Set down every record below exactly as it stands, with the pictures omitted.

MATERIALS PROVIDED:

Content starts

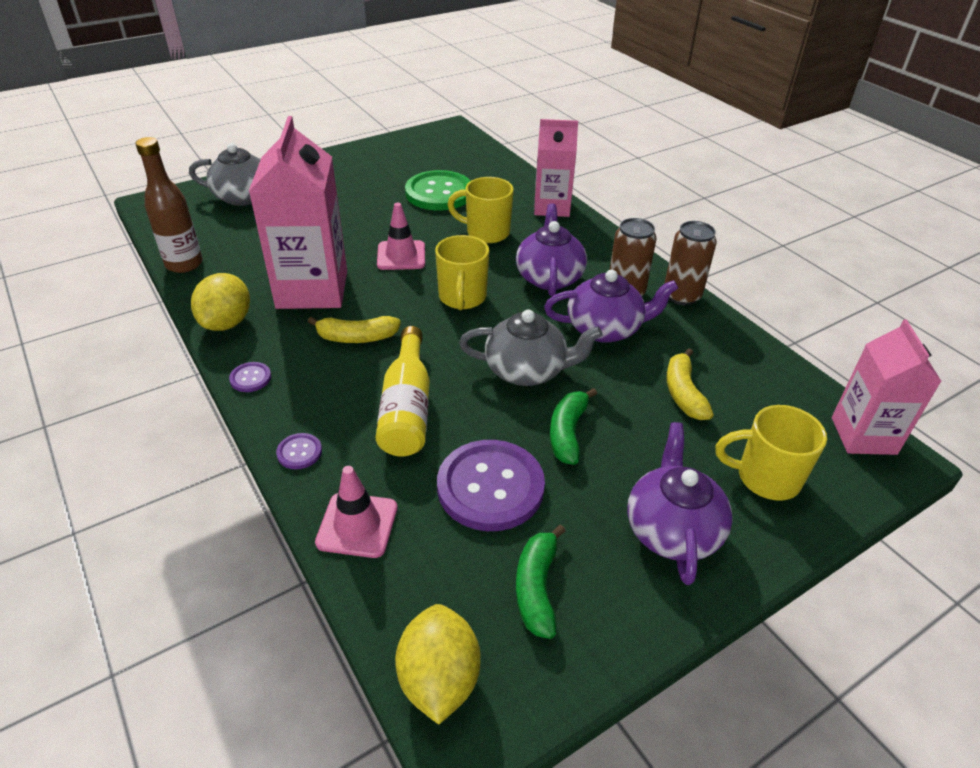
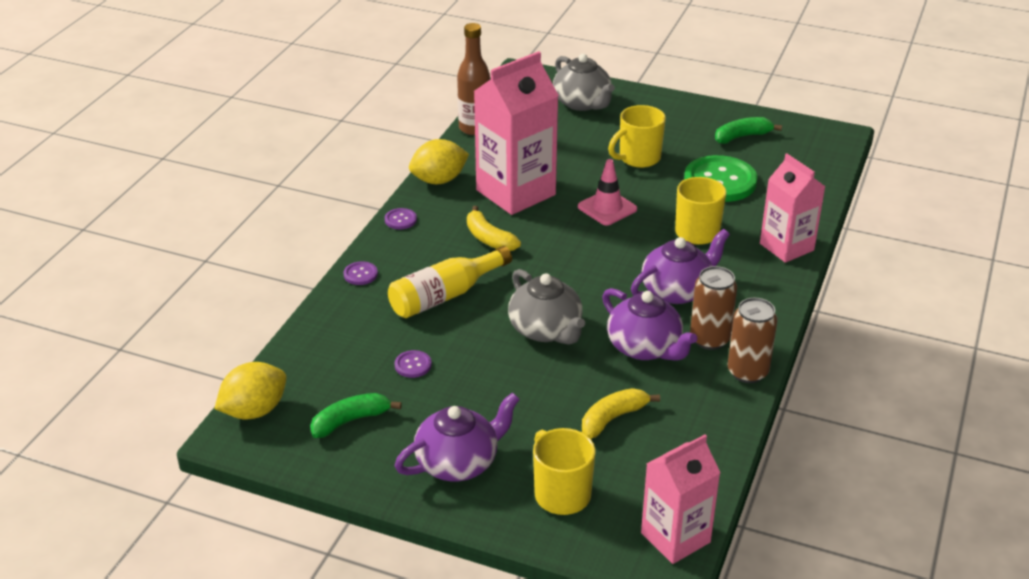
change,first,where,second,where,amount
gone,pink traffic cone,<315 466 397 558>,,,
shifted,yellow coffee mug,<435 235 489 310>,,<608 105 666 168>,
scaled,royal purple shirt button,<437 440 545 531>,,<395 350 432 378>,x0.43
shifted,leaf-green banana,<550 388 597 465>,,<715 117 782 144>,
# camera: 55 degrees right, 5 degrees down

Content ends

WRITTEN ANSWER:
change,first,where,second,where,amount
gone,pink traffic cone,<315 466 397 558>,,,
shifted,yellow coffee mug,<435 235 489 310>,,<608 105 666 168>,
scaled,royal purple shirt button,<437 440 545 531>,,<395 350 432 378>,x0.43
shifted,leaf-green banana,<550 388 597 465>,,<715 117 782 144>,
# camera: 55 degrees right, 5 degrees down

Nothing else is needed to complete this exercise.